→ Task to carry out: Across the whole listing, return each line exactly, with no images included.

→ Recorded data:
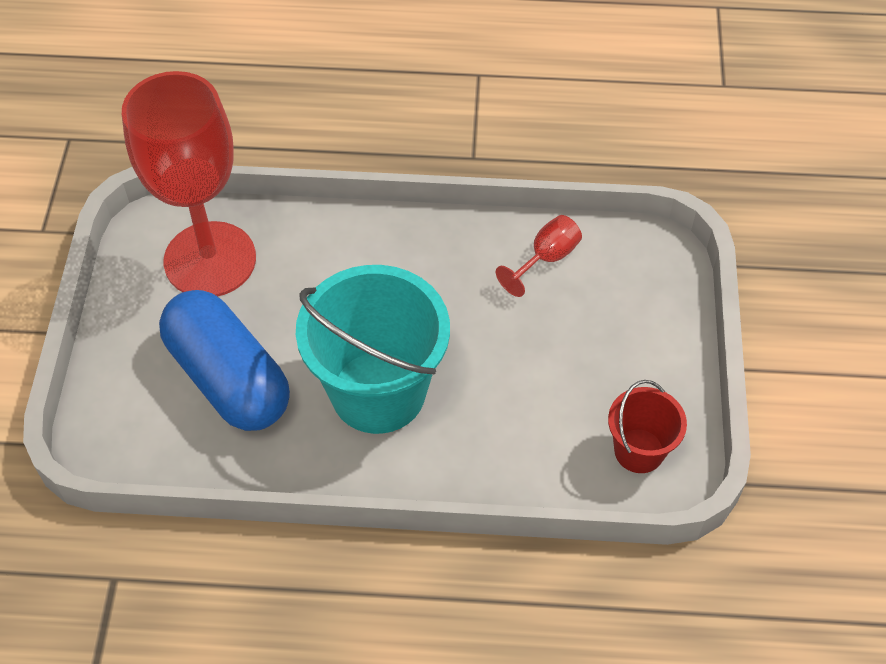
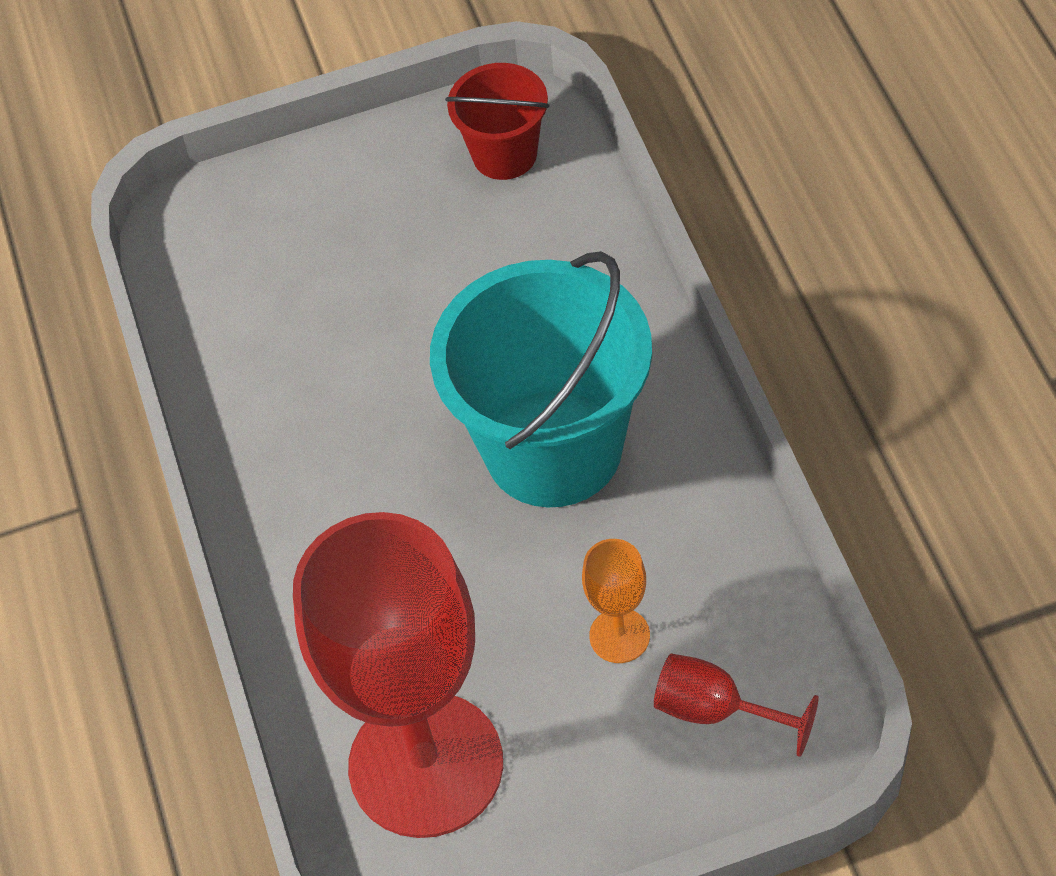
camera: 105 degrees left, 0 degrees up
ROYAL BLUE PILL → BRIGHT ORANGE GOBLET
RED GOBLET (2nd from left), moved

→ Written response:
camera: 105 degrees left, 0 degrees up
ROYAL BLUE PILL → BRIGHT ORANGE GOBLET
RED GOBLET (2nd from left), moved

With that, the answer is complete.